▶ [WORK REQUIRED]: Whatever the records say, give every one of them again exactly.

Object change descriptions
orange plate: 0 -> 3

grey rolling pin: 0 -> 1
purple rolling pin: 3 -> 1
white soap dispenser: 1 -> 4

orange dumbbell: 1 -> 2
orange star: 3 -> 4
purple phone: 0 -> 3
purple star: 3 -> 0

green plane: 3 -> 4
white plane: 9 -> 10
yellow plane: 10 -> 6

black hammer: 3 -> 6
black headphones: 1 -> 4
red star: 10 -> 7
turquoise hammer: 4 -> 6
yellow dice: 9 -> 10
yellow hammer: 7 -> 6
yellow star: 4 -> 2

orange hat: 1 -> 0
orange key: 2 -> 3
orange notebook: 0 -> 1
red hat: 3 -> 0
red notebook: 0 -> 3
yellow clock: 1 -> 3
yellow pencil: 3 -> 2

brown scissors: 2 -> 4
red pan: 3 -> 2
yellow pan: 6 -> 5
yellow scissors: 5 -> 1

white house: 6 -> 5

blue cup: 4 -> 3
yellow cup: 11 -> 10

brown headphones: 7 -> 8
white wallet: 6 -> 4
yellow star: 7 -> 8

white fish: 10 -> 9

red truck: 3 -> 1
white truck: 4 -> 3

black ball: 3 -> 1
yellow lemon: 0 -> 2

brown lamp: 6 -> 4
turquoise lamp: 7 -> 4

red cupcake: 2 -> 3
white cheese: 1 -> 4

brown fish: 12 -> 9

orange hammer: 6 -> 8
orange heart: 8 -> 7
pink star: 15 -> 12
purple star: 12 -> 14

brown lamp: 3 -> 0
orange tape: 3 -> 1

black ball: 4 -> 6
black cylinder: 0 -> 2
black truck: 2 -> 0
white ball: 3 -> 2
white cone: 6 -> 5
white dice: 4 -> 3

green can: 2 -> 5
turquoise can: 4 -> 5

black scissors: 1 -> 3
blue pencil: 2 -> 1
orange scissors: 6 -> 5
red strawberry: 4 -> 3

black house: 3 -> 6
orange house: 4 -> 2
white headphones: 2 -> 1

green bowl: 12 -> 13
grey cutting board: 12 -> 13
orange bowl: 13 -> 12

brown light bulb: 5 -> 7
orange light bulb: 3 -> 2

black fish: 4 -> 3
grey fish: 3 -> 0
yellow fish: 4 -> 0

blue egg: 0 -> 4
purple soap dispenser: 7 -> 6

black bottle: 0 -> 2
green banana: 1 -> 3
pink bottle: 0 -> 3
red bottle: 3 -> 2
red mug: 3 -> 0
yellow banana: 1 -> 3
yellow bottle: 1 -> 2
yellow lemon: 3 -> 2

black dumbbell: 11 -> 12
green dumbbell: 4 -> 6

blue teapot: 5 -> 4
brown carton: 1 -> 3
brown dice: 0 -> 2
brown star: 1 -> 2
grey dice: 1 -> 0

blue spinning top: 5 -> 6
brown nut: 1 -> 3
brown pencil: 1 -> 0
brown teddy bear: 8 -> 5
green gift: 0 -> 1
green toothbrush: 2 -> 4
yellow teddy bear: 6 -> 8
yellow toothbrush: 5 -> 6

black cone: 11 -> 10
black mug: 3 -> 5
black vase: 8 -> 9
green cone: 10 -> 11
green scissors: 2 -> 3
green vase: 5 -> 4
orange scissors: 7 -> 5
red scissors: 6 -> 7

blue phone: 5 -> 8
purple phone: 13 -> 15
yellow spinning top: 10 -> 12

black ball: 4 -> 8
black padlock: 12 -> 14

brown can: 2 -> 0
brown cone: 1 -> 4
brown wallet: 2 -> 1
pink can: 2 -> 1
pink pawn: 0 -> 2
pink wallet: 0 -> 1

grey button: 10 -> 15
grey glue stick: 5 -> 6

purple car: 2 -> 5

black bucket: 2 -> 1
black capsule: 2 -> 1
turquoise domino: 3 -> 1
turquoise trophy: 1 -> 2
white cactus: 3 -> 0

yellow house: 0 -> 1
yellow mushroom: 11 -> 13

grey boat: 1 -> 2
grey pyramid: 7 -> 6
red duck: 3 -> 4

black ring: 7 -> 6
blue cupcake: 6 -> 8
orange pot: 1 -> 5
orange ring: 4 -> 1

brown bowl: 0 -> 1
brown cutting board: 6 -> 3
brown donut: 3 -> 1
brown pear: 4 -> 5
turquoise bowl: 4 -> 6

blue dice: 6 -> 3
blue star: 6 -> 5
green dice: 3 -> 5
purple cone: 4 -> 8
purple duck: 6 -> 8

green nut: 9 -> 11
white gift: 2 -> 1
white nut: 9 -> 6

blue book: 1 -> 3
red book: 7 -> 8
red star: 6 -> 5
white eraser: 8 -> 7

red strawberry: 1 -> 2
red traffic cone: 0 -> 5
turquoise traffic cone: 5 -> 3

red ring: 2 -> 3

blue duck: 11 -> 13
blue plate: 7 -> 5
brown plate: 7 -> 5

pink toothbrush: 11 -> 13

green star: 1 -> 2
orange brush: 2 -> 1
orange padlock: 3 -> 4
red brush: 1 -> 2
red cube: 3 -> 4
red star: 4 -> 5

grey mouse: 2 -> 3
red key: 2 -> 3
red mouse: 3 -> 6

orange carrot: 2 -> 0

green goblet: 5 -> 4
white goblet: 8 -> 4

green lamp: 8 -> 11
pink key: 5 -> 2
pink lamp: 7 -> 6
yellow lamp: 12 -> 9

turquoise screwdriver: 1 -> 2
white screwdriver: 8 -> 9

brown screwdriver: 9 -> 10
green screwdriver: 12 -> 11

▶ [RESPONSE]:
orange plate: 0 -> 3

grey rolling pin: 0 -> 1
purple rolling pin: 3 -> 1
white soap dispenser: 1 -> 4

orange dumbbell: 1 -> 2
orange star: 3 -> 4
purple phone: 0 -> 3
purple star: 3 -> 0

green plane: 3 -> 4
white plane: 9 -> 10
yellow plane: 10 -> 6

black hammer: 3 -> 6
black headphones: 1 -> 4
red star: 10 -> 7
turquoise hammer: 4 -> 6
yellow dice: 9 -> 10
yellow hammer: 7 -> 6
yellow star: 4 -> 2

orange hat: 1 -> 0
orange key: 2 -> 3
orange notebook: 0 -> 1
red hat: 3 -> 0
red notebook: 0 -> 3
yellow clock: 1 -> 3
yellow pencil: 3 -> 2

brown scissors: 2 -> 4
red pan: 3 -> 2
yellow pan: 6 -> 5
yellow scissors: 5 -> 1

white house: 6 -> 5

blue cup: 4 -> 3
yellow cup: 11 -> 10

brown headphones: 7 -> 8
white wallet: 6 -> 4
yellow star: 7 -> 8

white fish: 10 -> 9

red truck: 3 -> 1
white truck: 4 -> 3

black ball: 3 -> 1
yellow lemon: 0 -> 2

brown lamp: 6 -> 4
turquoise lamp: 7 -> 4

red cupcake: 2 -> 3
white cheese: 1 -> 4

brown fish: 12 -> 9

orange hammer: 6 -> 8
orange heart: 8 -> 7
pink star: 15 -> 12
purple star: 12 -> 14

brown lamp: 3 -> 0
orange tape: 3 -> 1

black ball: 4 -> 6
black cylinder: 0 -> 2
black truck: 2 -> 0
white ball: 3 -> 2
white cone: 6 -> 5
white dice: 4 -> 3

green can: 2 -> 5
turquoise can: 4 -> 5

black scissors: 1 -> 3
blue pencil: 2 -> 1
orange scissors: 6 -> 5
red strawberry: 4 -> 3

black house: 3 -> 6
orange house: 4 -> 2
white headphones: 2 -> 1

green bowl: 12 -> 13
grey cutting board: 12 -> 13
orange bowl: 13 -> 12

brown light bulb: 5 -> 7
orange light bulb: 3 -> 2

black fish: 4 -> 3
grey fish: 3 -> 0
yellow fish: 4 -> 0

blue egg: 0 -> 4
purple soap dispenser: 7 -> 6

black bottle: 0 -> 2
green banana: 1 -> 3
pink bottle: 0 -> 3
red bottle: 3 -> 2
red mug: 3 -> 0
yellow banana: 1 -> 3
yellow bottle: 1 -> 2
yellow lemon: 3 -> 2

black dumbbell: 11 -> 12
green dumbbell: 4 -> 6

blue teapot: 5 -> 4
brown carton: 1 -> 3
brown dice: 0 -> 2
brown star: 1 -> 2
grey dice: 1 -> 0

blue spinning top: 5 -> 6
brown nut: 1 -> 3
brown pencil: 1 -> 0
brown teddy bear: 8 -> 5
green gift: 0 -> 1
green toothbrush: 2 -> 4
yellow teddy bear: 6 -> 8
yellow toothbrush: 5 -> 6

black cone: 11 -> 10
black mug: 3 -> 5
black vase: 8 -> 9
green cone: 10 -> 11
green scissors: 2 -> 3
green vase: 5 -> 4
orange scissors: 7 -> 5
red scissors: 6 -> 7

blue phone: 5 -> 8
purple phone: 13 -> 15
yellow spinning top: 10 -> 12

black ball: 4 -> 8
black padlock: 12 -> 14

brown can: 2 -> 0
brown cone: 1 -> 4
brown wallet: 2 -> 1
pink can: 2 -> 1
pink pawn: 0 -> 2
pink wallet: 0 -> 1

grey button: 10 -> 15
grey glue stick: 5 -> 6

purple car: 2 -> 5

black bucket: 2 -> 1
black capsule: 2 -> 1
turquoise domino: 3 -> 1
turquoise trophy: 1 -> 2
white cactus: 3 -> 0

yellow house: 0 -> 1
yellow mushroom: 11 -> 13

grey boat: 1 -> 2
grey pyramid: 7 -> 6
red duck: 3 -> 4

black ring: 7 -> 6
blue cupcake: 6 -> 8
orange pot: 1 -> 5
orange ring: 4 -> 1

brown bowl: 0 -> 1
brown cutting board: 6 -> 3
brown donut: 3 -> 1
brown pear: 4 -> 5
turquoise bowl: 4 -> 6

blue dice: 6 -> 3
blue star: 6 -> 5
green dice: 3 -> 5
purple cone: 4 -> 8
purple duck: 6 -> 8

green nut: 9 -> 11
white gift: 2 -> 1
white nut: 9 -> 6

blue book: 1 -> 3
red book: 7 -> 8
red star: 6 -> 5
white eraser: 8 -> 7

red strawberry: 1 -> 2
red traffic cone: 0 -> 5
turquoise traffic cone: 5 -> 3

red ring: 2 -> 3

blue duck: 11 -> 13
blue plate: 7 -> 5
brown plate: 7 -> 5

pink toothbrush: 11 -> 13

green star: 1 -> 2
orange brush: 2 -> 1
orange padlock: 3 -> 4
red brush: 1 -> 2
red cube: 3 -> 4
red star: 4 -> 5

grey mouse: 2 -> 3
red key: 2 -> 3
red mouse: 3 -> 6

orange carrot: 2 -> 0

green goblet: 5 -> 4
white goblet: 8 -> 4

green lamp: 8 -> 11
pink key: 5 -> 2
pink lamp: 7 -> 6
yellow lamp: 12 -> 9

turquoise screwdriver: 1 -> 2
white screwdriver: 8 -> 9

brown screwdriver: 9 -> 10
green screwdriver: 12 -> 11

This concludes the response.